● Job:
Taking only the lines of the data below from the line with "building: [352,225,410,303] ->" to the line with "building: none -> [125,401,184,453]", ends included, write them out exactly and without pictures.

● Extracted entries:
>>
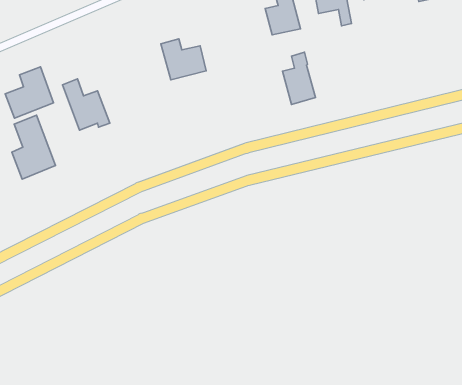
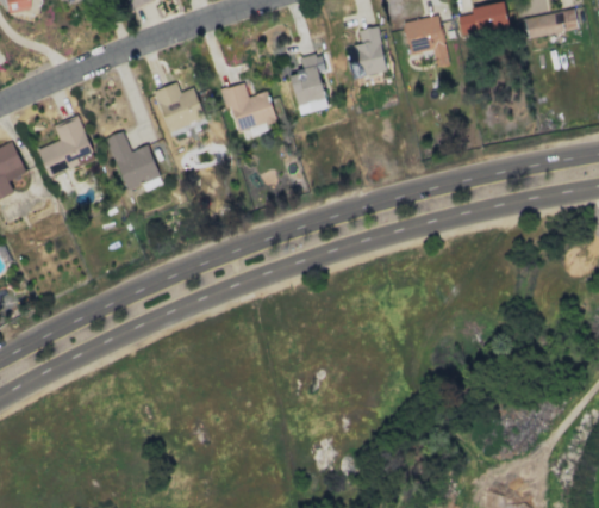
building: none -> [154,81,206,132]
building: [283,52,316,104] -> [289,52,329,114]
building: [12,115,56,179] -> none

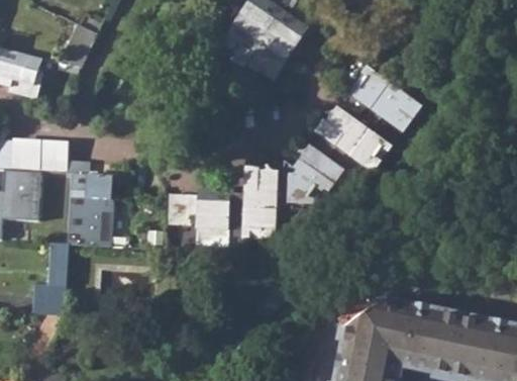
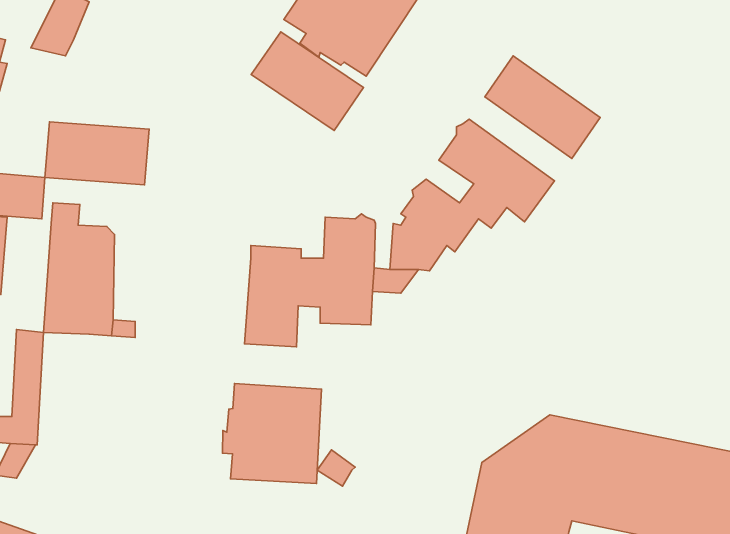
building: none -> [251,32,364,130]
building: none -> [45,122,149,185]
building: [167,193,198,223] -> none
building: none -> [223,384,322,484]

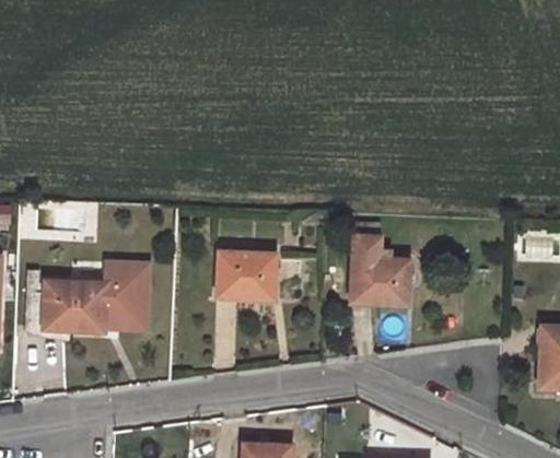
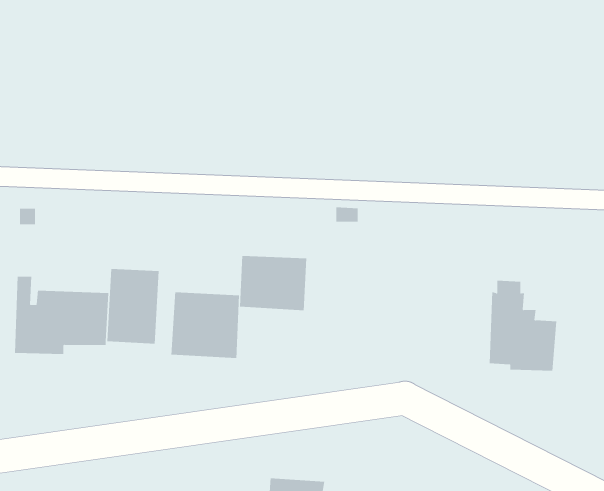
building: [352,225,410,303] -> [489,280,557,371]
building: none -> [171,292,240,359]

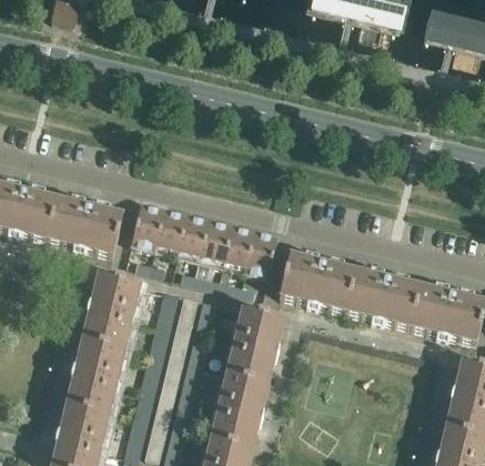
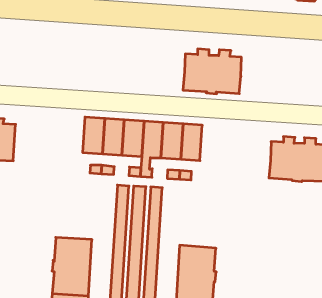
building: [47,195,122,257] -> none
building: [279,252,354,313] -> [183,49,241,94]
building: [81,275,140,350] -> none
building: [225,310,283,385] -> none

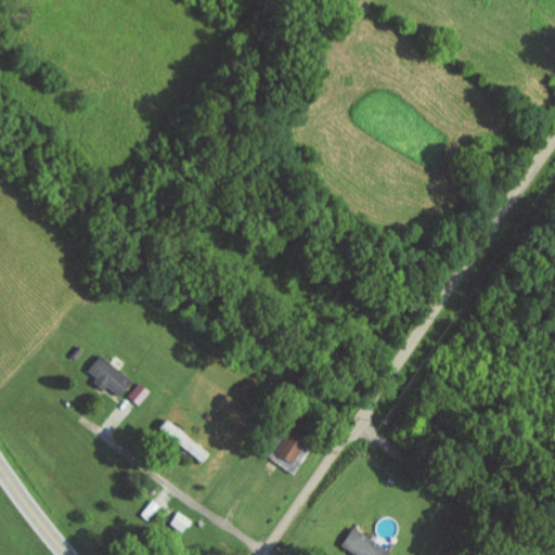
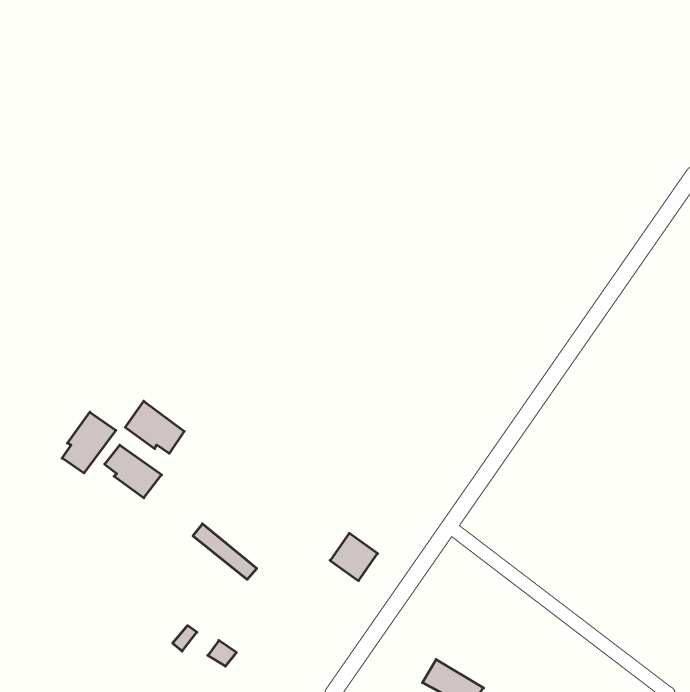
building: none -> [125,401,184,453]
building: none -> [62,412,116,473]

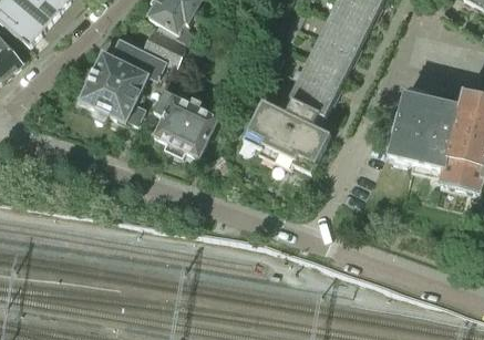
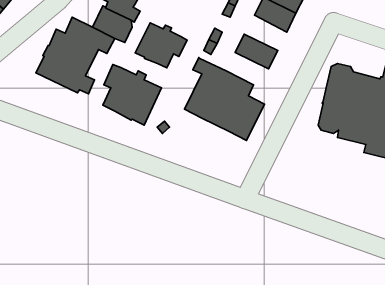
building: [309,35,356,74] -> none
building: none -> [135,23,187,68]
building: [289,76,336,115] -> none

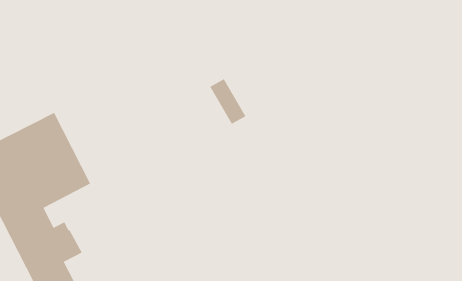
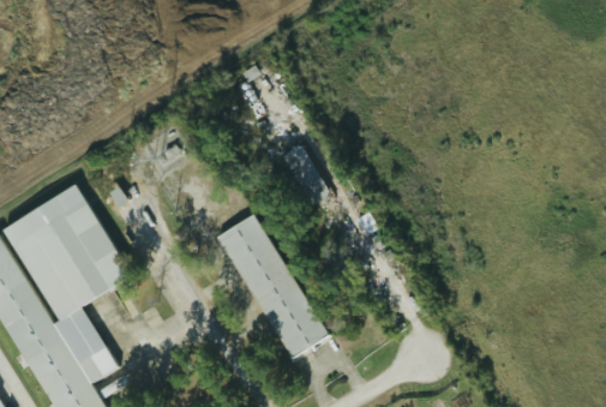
building: none -> [217,210,325,357]

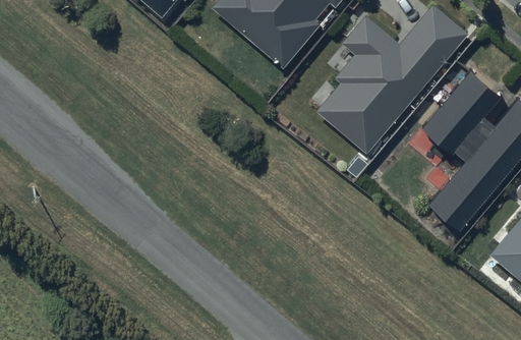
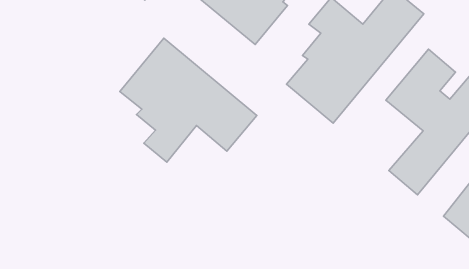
building: none -> [120,38,257,162]

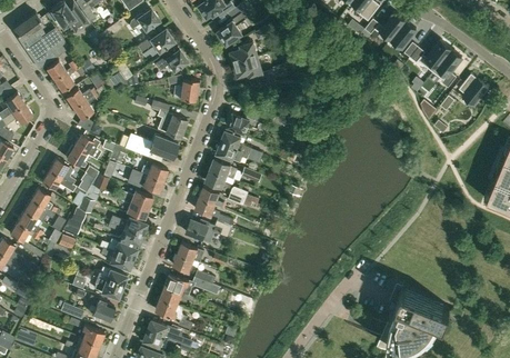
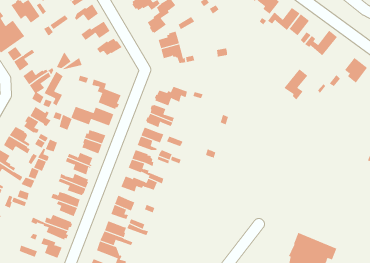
building: [432,49,462,88] -> [284,69,308,100]
building: [168,74,198,100] -> none
building: none -> [44,71,63,106]

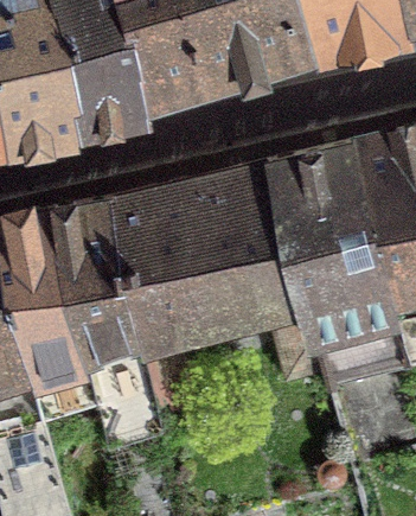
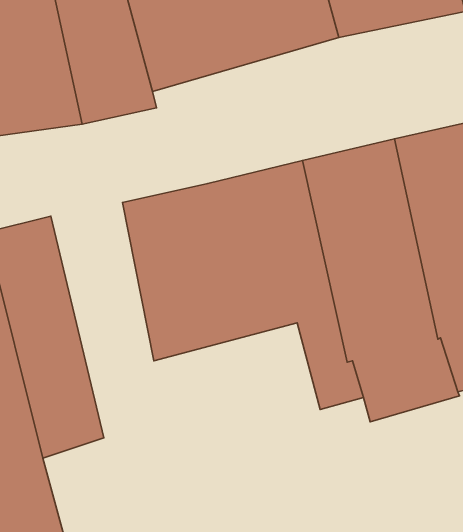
building: [52,200,162,448] -> none

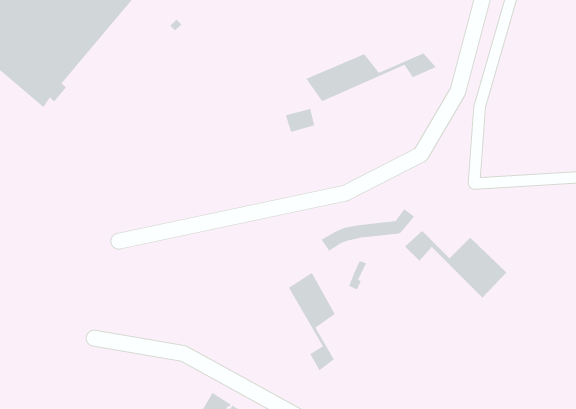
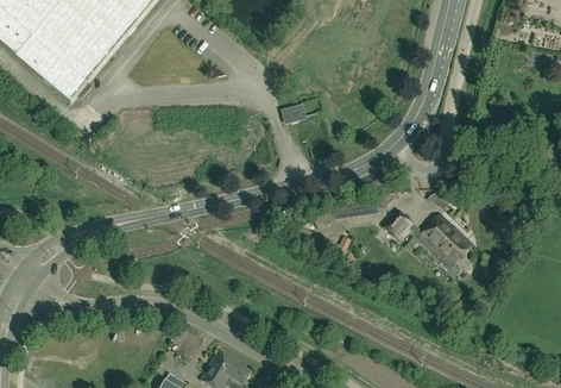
building: [305,52,437,102] -> none
building: [288,272,336,371] -> none

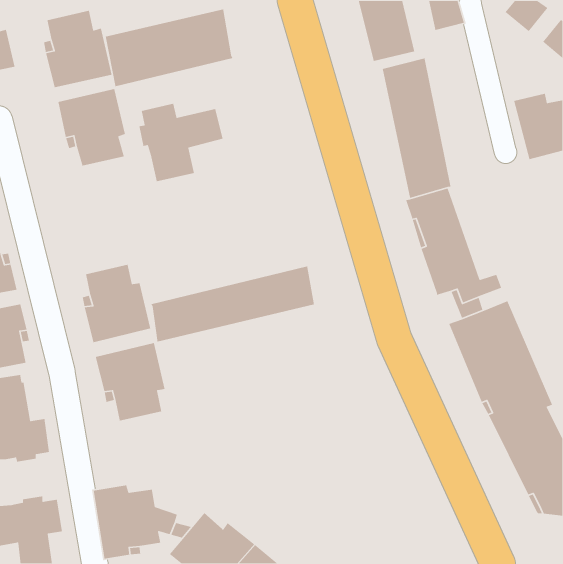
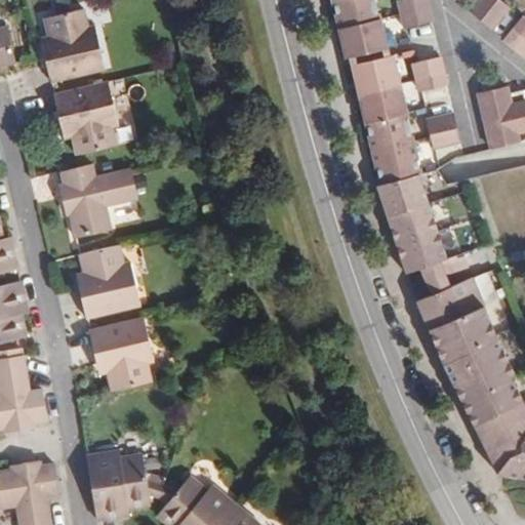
building: [105,9,233,87] -> none
building: none -> [412,57,446,91]
building: [138,103,223,182] -> [58,164,137,238]
building: none -> [426,114,460,149]
building: [150,265,315,343] -> none

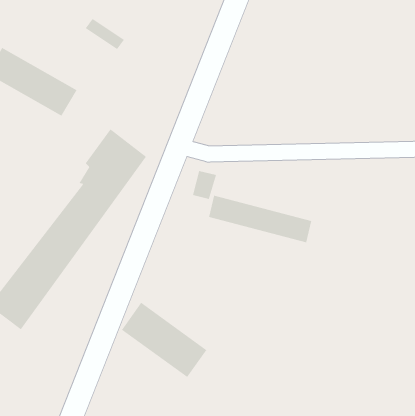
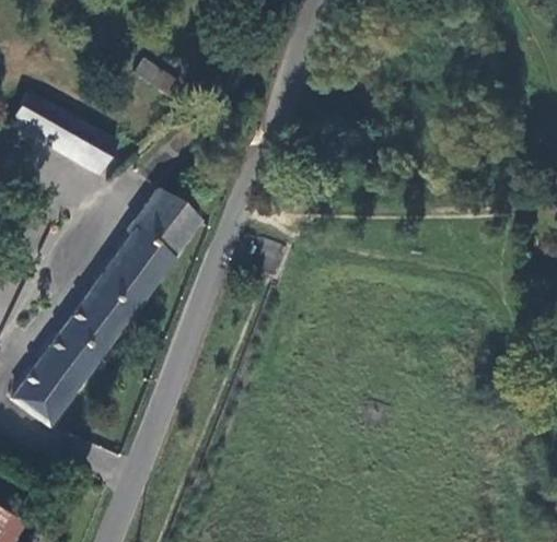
building: [209,195,312,243] -> none
building: [121,302,207,378] -> none

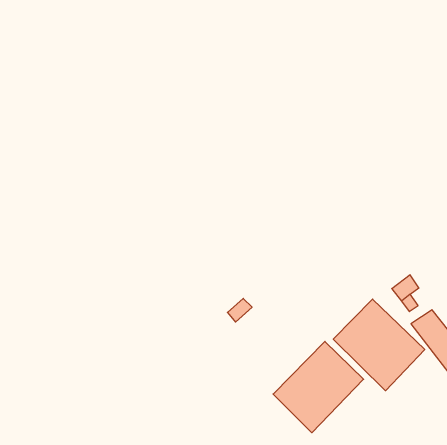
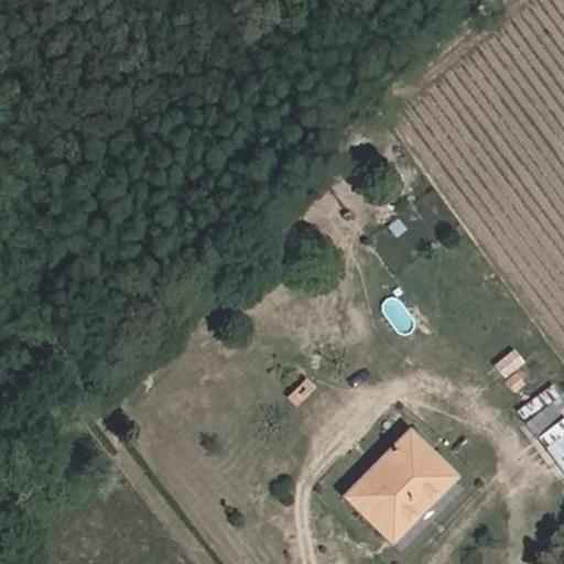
building: [333,299,425,391] -> none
<<
● Answer below:
building: [352,225,410,303] -> [489,280,557,371]
building: none -> [171,292,240,359]

building: [47,195,122,257] -> none
building: [279,252,354,313] -> [183,49,241,94]
building: [81,275,140,350] -> none
building: [225,310,283,385] -> none

building: none -> [125,401,184,453]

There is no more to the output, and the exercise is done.